(ABOUT THIS EXERCISE): Omitting all pictures, retype the entries below exactly as given.

- - - -

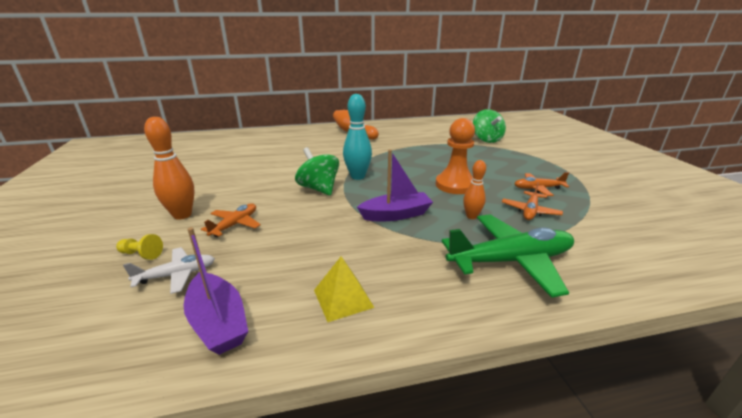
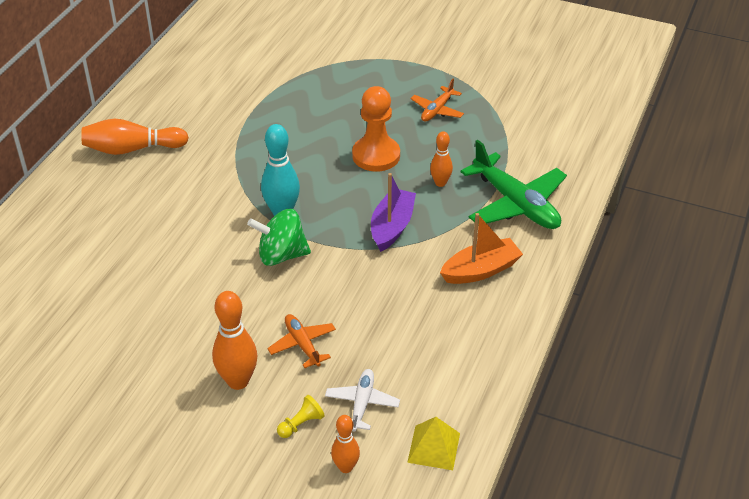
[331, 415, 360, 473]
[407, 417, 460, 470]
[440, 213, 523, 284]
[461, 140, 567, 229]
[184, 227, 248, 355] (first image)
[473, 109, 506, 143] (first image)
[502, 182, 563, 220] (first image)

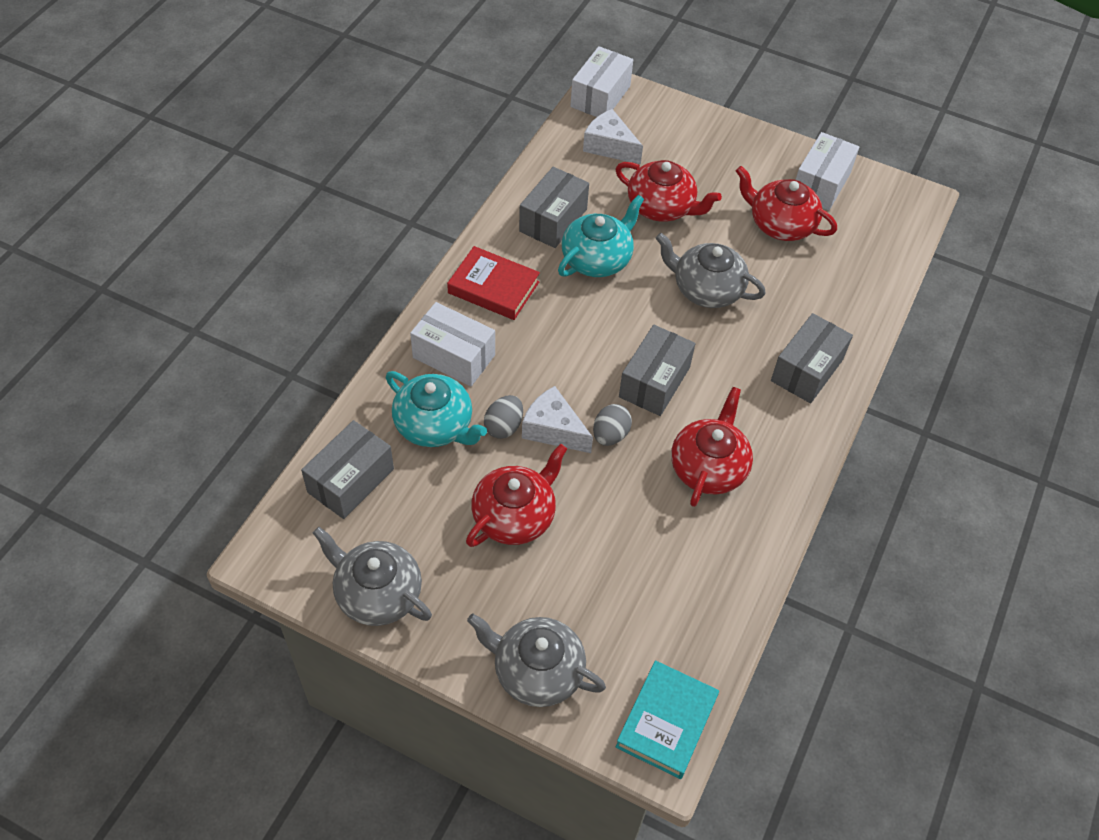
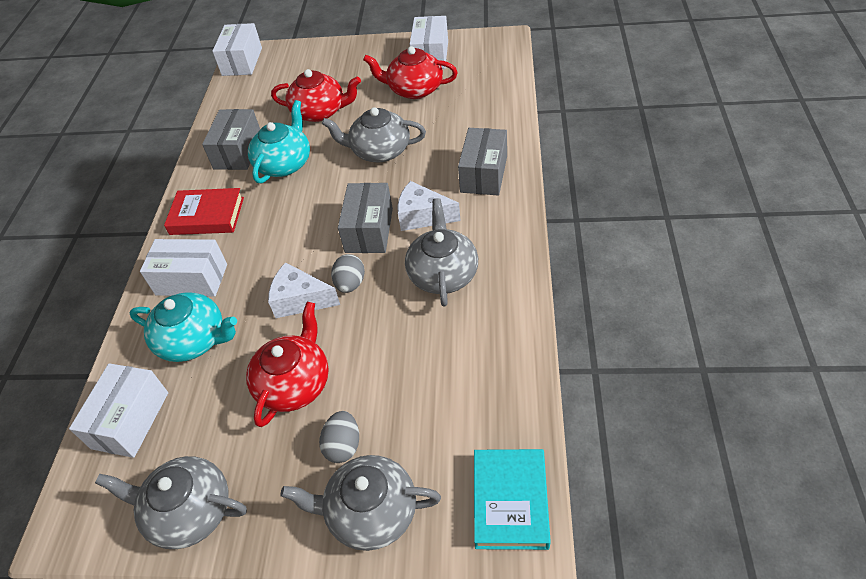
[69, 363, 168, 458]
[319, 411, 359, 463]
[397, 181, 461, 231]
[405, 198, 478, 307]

- - - -

(YOUR RESPONSE):
[331, 415, 360, 473]
[407, 417, 460, 470]
[440, 213, 523, 284]
[461, 140, 567, 229]
[184, 227, 248, 355] (first image)
[473, 109, 506, 143] (first image)
[502, 182, 563, 220] (first image)

[69, 363, 168, 458]
[319, 411, 359, 463]
[397, 181, 461, 231]
[405, 198, 478, 307]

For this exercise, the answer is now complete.